▸ INSTRUCTIONS FOR THE TASK:
Repeat, please, only the lines from the top of the data down to the line with "red watering can: 0 -> 1"; include both of those lines.

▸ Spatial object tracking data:
========================================================================

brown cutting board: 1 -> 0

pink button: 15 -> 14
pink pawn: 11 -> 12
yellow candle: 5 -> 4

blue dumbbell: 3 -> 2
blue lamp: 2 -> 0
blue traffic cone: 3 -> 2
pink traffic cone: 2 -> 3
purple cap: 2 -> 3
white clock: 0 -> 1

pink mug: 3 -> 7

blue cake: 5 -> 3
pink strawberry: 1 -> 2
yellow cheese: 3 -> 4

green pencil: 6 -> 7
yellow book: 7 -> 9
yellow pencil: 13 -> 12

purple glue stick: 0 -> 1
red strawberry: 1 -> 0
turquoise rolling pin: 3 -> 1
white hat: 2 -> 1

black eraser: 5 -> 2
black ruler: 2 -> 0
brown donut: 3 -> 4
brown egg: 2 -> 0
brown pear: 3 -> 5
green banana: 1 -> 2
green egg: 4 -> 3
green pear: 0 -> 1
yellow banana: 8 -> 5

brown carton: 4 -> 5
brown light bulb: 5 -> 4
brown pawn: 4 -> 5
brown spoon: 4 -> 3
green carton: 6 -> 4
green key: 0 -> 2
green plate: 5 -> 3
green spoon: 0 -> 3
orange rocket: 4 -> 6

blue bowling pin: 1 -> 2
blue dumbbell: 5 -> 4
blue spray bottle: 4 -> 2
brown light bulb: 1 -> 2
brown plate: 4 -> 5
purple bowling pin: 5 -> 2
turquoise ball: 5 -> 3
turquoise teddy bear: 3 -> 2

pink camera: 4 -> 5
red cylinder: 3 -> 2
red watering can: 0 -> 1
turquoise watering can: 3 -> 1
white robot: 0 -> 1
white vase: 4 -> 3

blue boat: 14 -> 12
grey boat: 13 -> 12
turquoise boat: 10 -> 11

========================================================================

▸ SOLUTION TO THIS EXERCISE:
brown cutting board: 1 -> 0

pink button: 15 -> 14
pink pawn: 11 -> 12
yellow candle: 5 -> 4

blue dumbbell: 3 -> 2
blue lamp: 2 -> 0
blue traffic cone: 3 -> 2
pink traffic cone: 2 -> 3
purple cap: 2 -> 3
white clock: 0 -> 1

pink mug: 3 -> 7

blue cake: 5 -> 3
pink strawberry: 1 -> 2
yellow cheese: 3 -> 4

green pencil: 6 -> 7
yellow book: 7 -> 9
yellow pencil: 13 -> 12

purple glue stick: 0 -> 1
red strawberry: 1 -> 0
turquoise rolling pin: 3 -> 1
white hat: 2 -> 1

black eraser: 5 -> 2
black ruler: 2 -> 0
brown donut: 3 -> 4
brown egg: 2 -> 0
brown pear: 3 -> 5
green banana: 1 -> 2
green egg: 4 -> 3
green pear: 0 -> 1
yellow banana: 8 -> 5

brown carton: 4 -> 5
brown light bulb: 5 -> 4
brown pawn: 4 -> 5
brown spoon: 4 -> 3
green carton: 6 -> 4
green key: 0 -> 2
green plate: 5 -> 3
green spoon: 0 -> 3
orange rocket: 4 -> 6

blue bowling pin: 1 -> 2
blue dumbbell: 5 -> 4
blue spray bottle: 4 -> 2
brown light bulb: 1 -> 2
brown plate: 4 -> 5
purple bowling pin: 5 -> 2
turquoise ball: 5 -> 3
turquoise teddy bear: 3 -> 2

pink camera: 4 -> 5
red cylinder: 3 -> 2
red watering can: 0 -> 1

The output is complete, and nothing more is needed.